» INPUT MATERIAL:
BEGIN
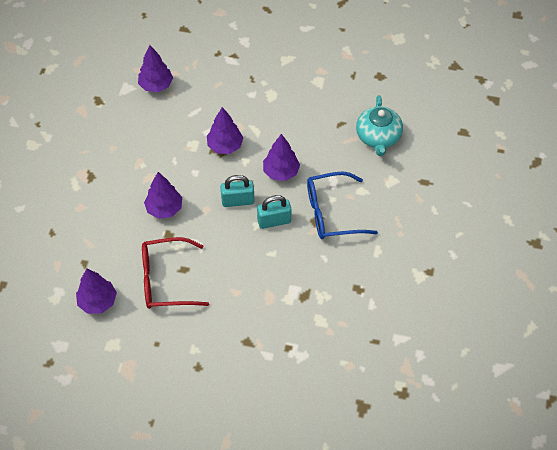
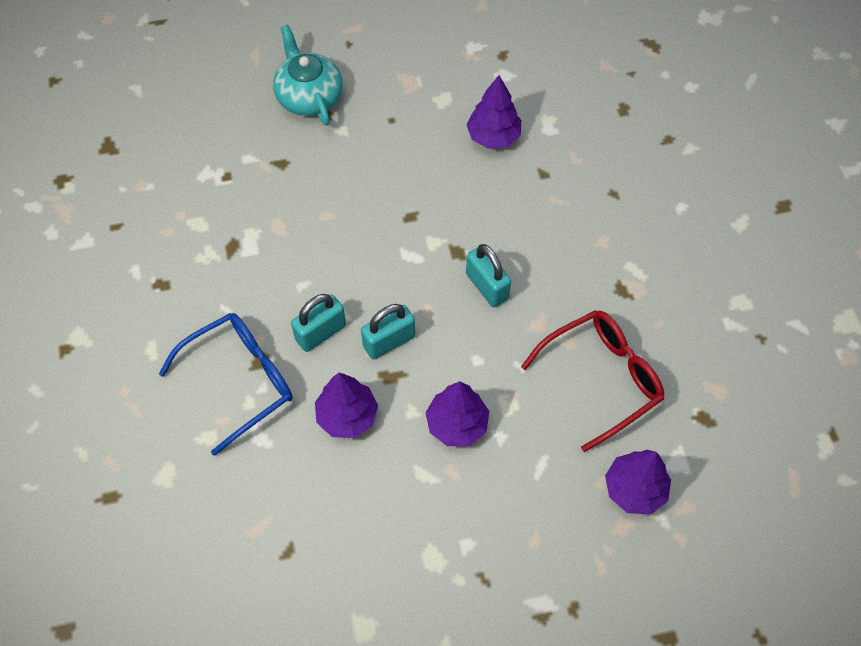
camera: 155 degrees right, 5 degrees up
red glasses [142,237,209,309] -> red glasses moved to [521,310,664,452]
purple tree [144,172,182,219] -> turquoise padlock [466,244,511,307]
turquoise teapot [356,95,403,156] -> turquoise teapot moved to [273,24,343,126]

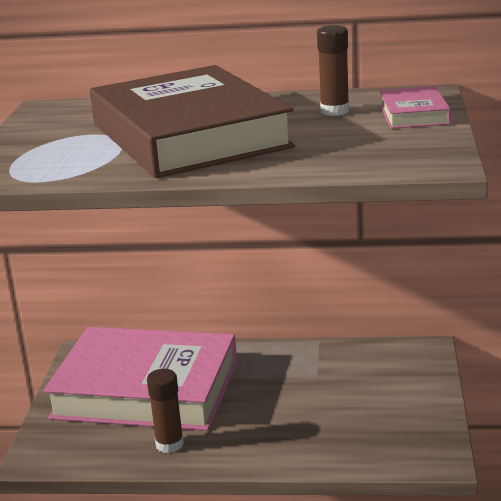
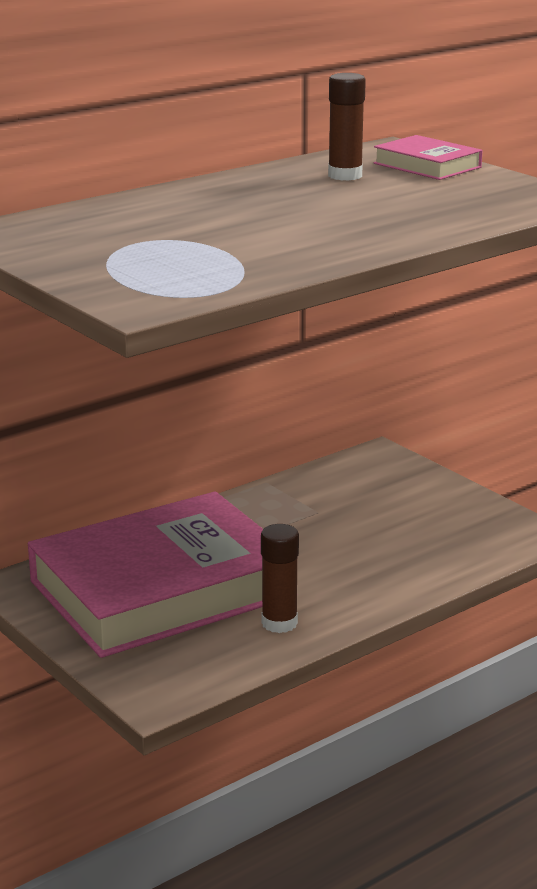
camera: 45 degrees left, 0 degrees up
brown book [90,65,295,178] -> none

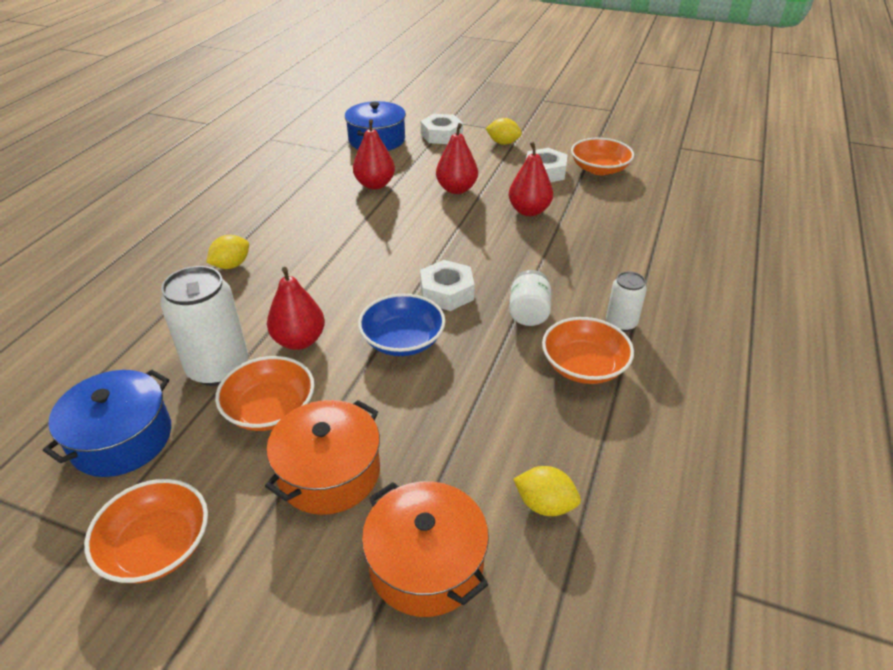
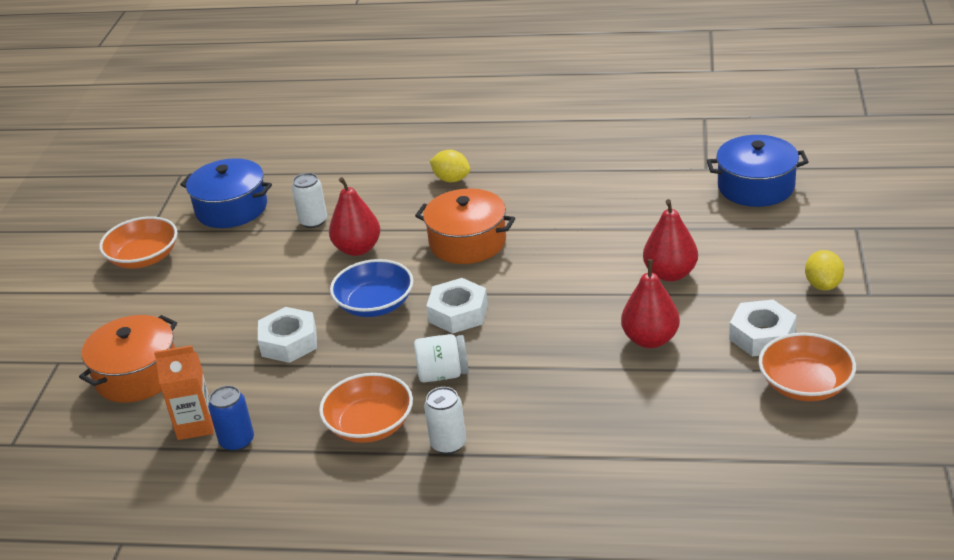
camera: 80 degrees right, 5 degrees down
white can [160,266,248,386] -> white can [292,173,327,228], size x0.55
orange bowl [215,356,315,431] -> none
orange pot [265,400,380,515] -> orange pot moved to [415,188,515,264]
red pear [353,119,395,190] -> none
white nut [421,114,463,144] -> white nut moved to [258,307,317,363]
yellow lemon [513,466,581,516] -> orange carton [154,345,214,440]
none -> blue can [208,385,254,452]

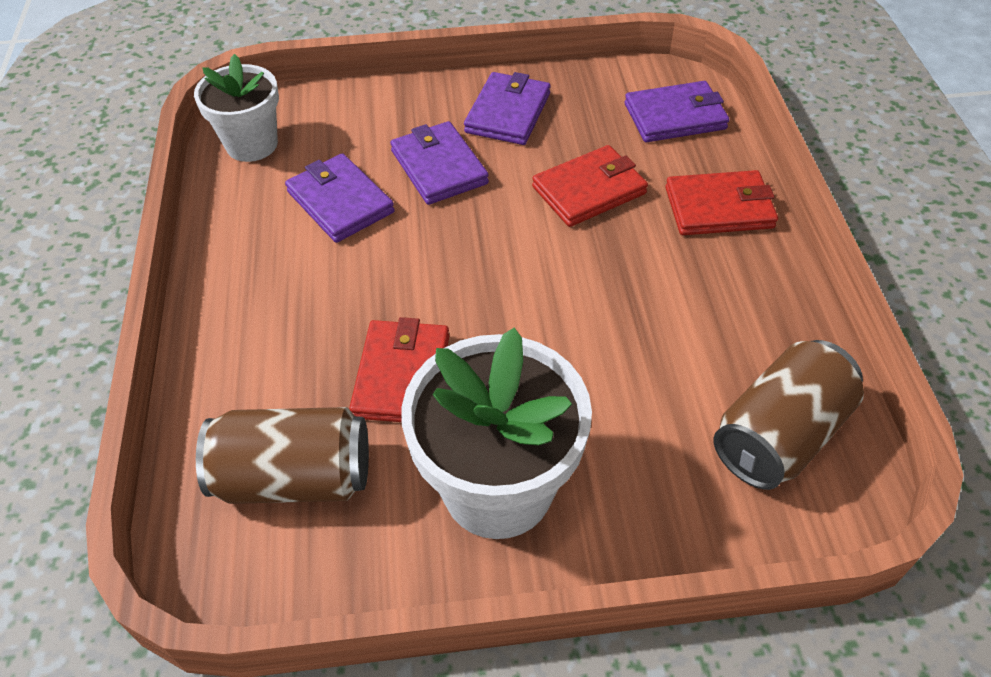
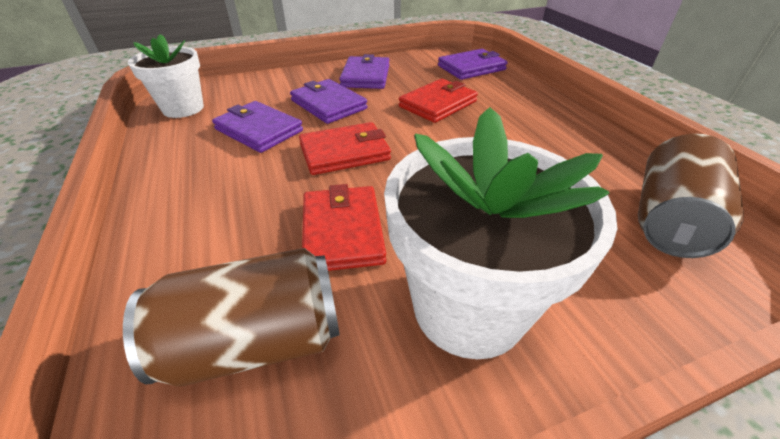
camera: 15 degrees left, 10 degrees down
red wallet [665,170,778,235] -> red wallet moved to [299,122,391,175]

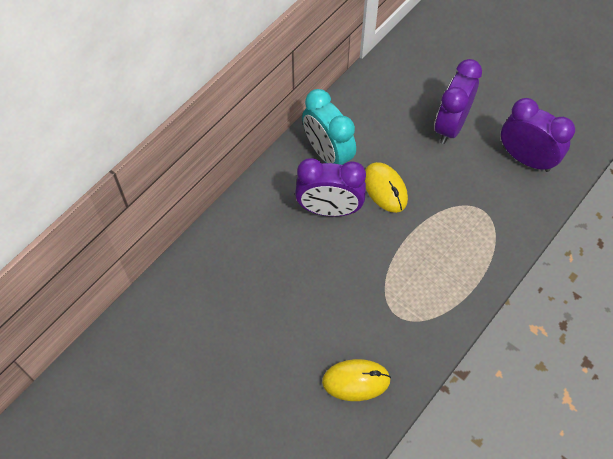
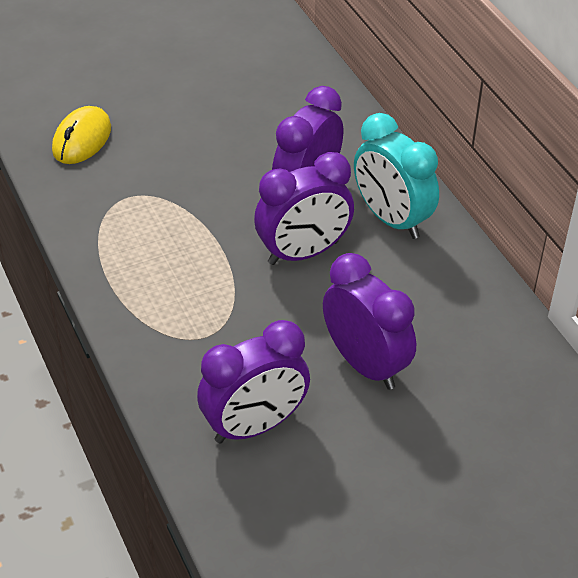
camera: 115 degrees right, 15 degrees down
turquoise clock [302,89,356,165] -> turquoise clock turned 120 degrees counterclockwise [354,113,439,239]
yellow mouse [365,162,408,213] -> purple clock [254,152,354,265]

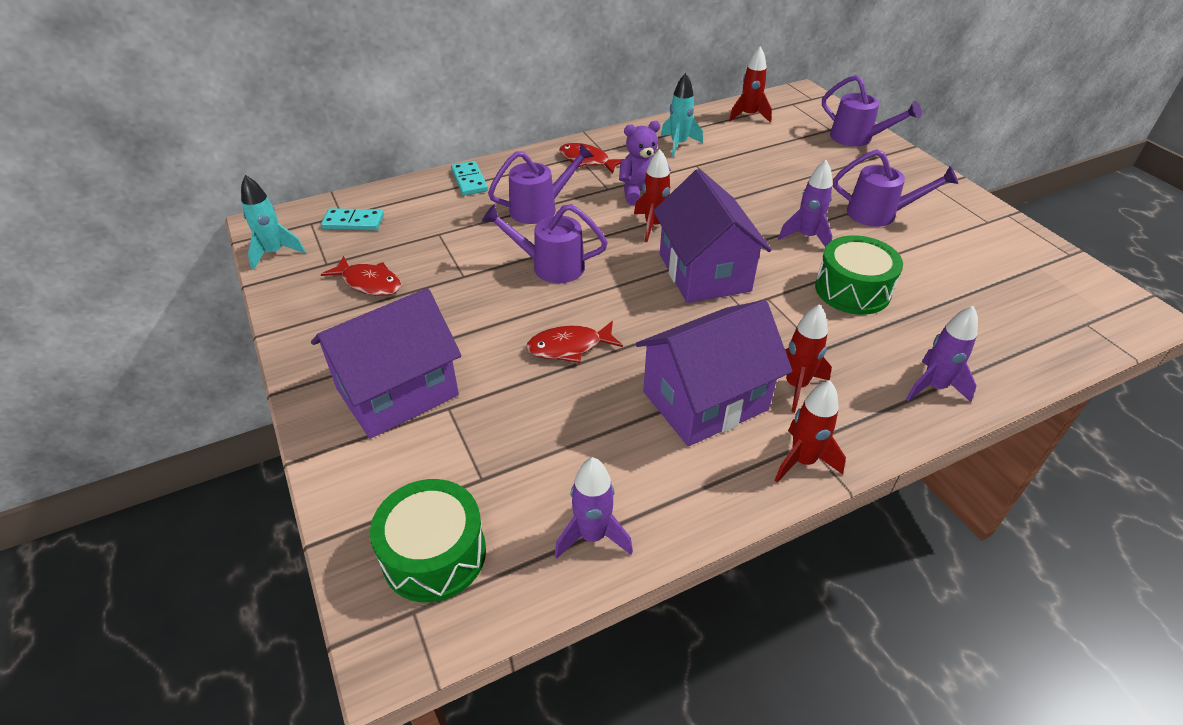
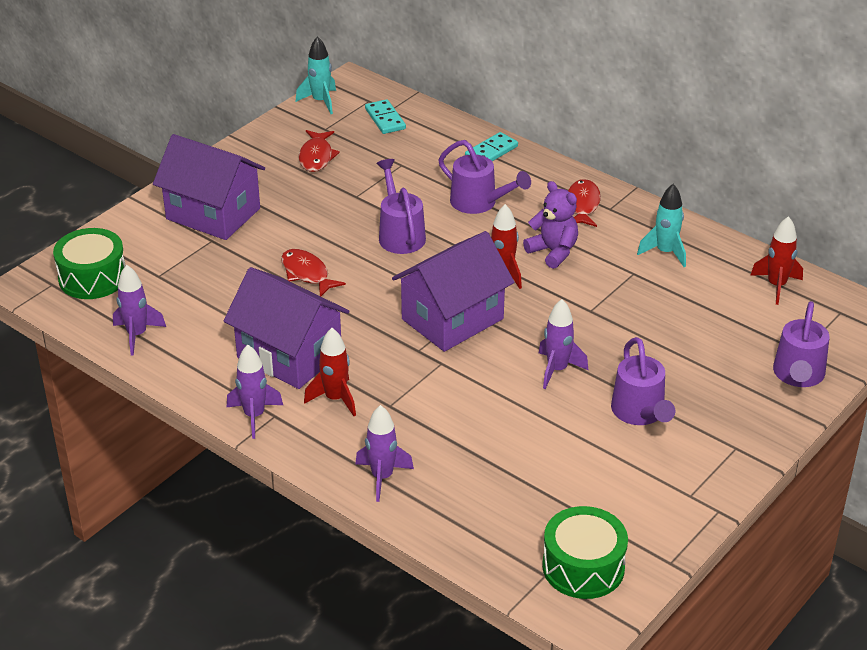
camera: 65 degrees right, 5 degrees down
red rocket [775,380,846,483] -> purple rocket [227,345,283,439]
green drum [815,235,903,315] -> green drum moved to [542,506,628,599]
END
» WHAT YOU ARE ASKED TO DO: Repeat the preceding records precisely, and leave every picture out of the copy.

» PROBLEM SOLUTION:
camera: 155 degrees right, 5 degrees up
red glasses [142,237,209,309] -> red glasses moved to [521,310,664,452]
purple tree [144,172,182,219] -> turquoise padlock [466,244,511,307]
turquoise teapot [356,95,403,156] -> turquoise teapot moved to [273,24,343,126]

camera: 45 degrees left, 0 degrees up
brown book [90,65,295,178] -> none

camera: 80 degrees right, 5 degrees down
white can [160,266,248,386] -> white can [292,173,327,228], size x0.55
orange bowl [215,356,315,431] -> none
orange pot [265,400,380,515] -> orange pot moved to [415,188,515,264]
red pear [353,119,395,190] -> none
white nut [421,114,463,144] -> white nut moved to [258,307,317,363]
yellow lemon [513,466,581,516] -> orange carton [154,345,214,440]
none -> blue can [208,385,254,452]

camera: 15 degrees left, 10 degrees down
red wallet [665,170,778,235] -> red wallet moved to [299,122,391,175]

camera: 115 degrees right, 15 degrees down
turquoise clock [302,89,356,165] -> turquoise clock turned 120 degrees counterclockwise [354,113,439,239]
yellow mouse [365,162,408,213] -> purple clock [254,152,354,265]

camera: 65 degrees right, 5 degrees down
red rocket [775,380,846,483] -> purple rocket [227,345,283,439]
green drum [815,235,903,315] -> green drum moved to [542,506,628,599]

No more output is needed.